**Exercise inputs**
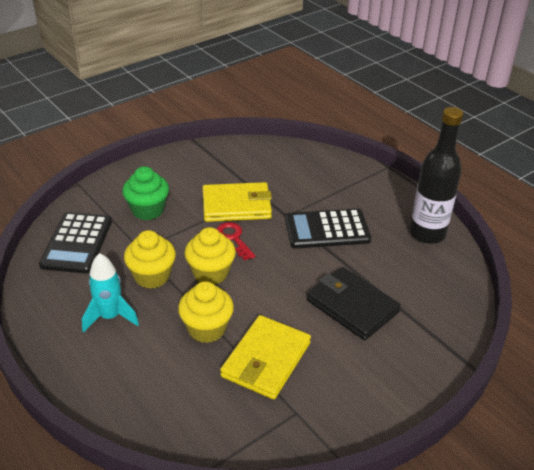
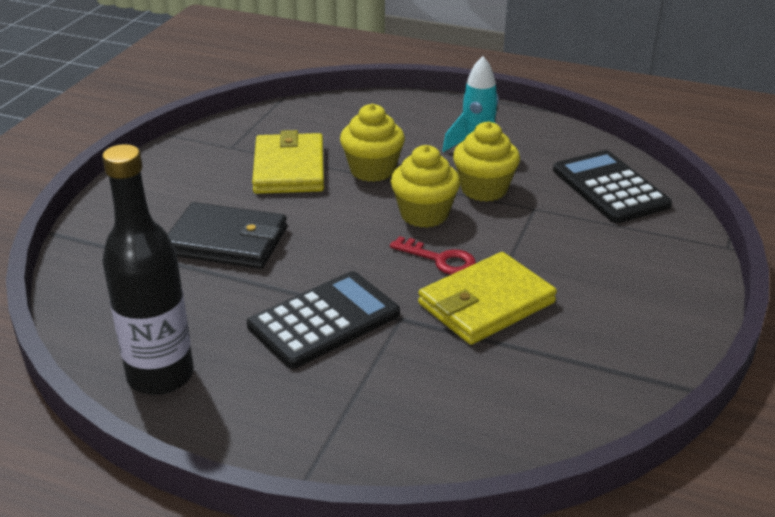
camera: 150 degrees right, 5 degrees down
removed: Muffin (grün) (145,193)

...

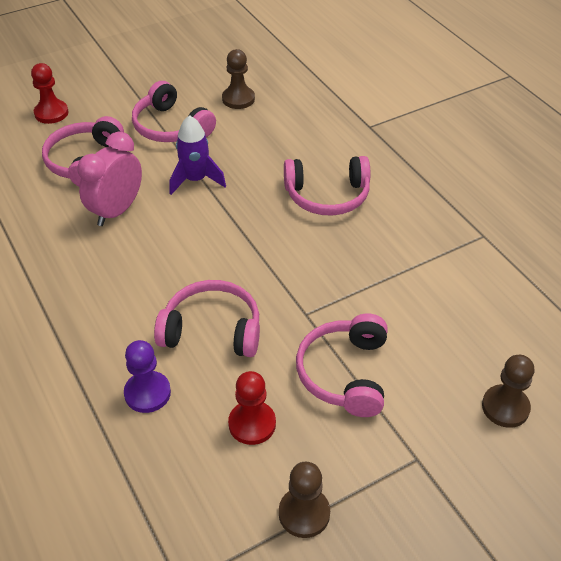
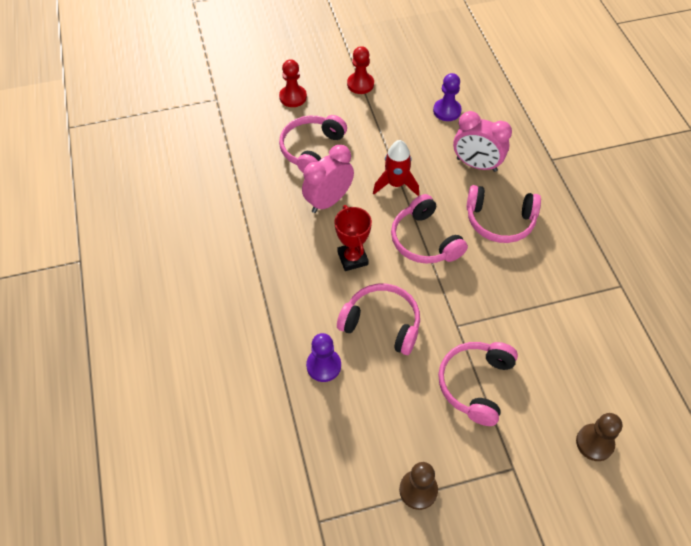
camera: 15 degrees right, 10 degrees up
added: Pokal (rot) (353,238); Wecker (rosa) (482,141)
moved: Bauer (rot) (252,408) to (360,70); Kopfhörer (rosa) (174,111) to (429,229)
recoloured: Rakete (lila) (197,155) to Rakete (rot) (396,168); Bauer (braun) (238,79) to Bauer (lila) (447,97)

**About this task**
Only the lines above starting at the line that holds "camera: 150 degrees right, 5 degrees down" and ending at the line that holds "removed: Muffin (grün) (145,193)" are to be repeated, exactly and in full.

**Your solution**
camera: 150 degrees right, 5 degrees down
removed: Muffin (grün) (145,193)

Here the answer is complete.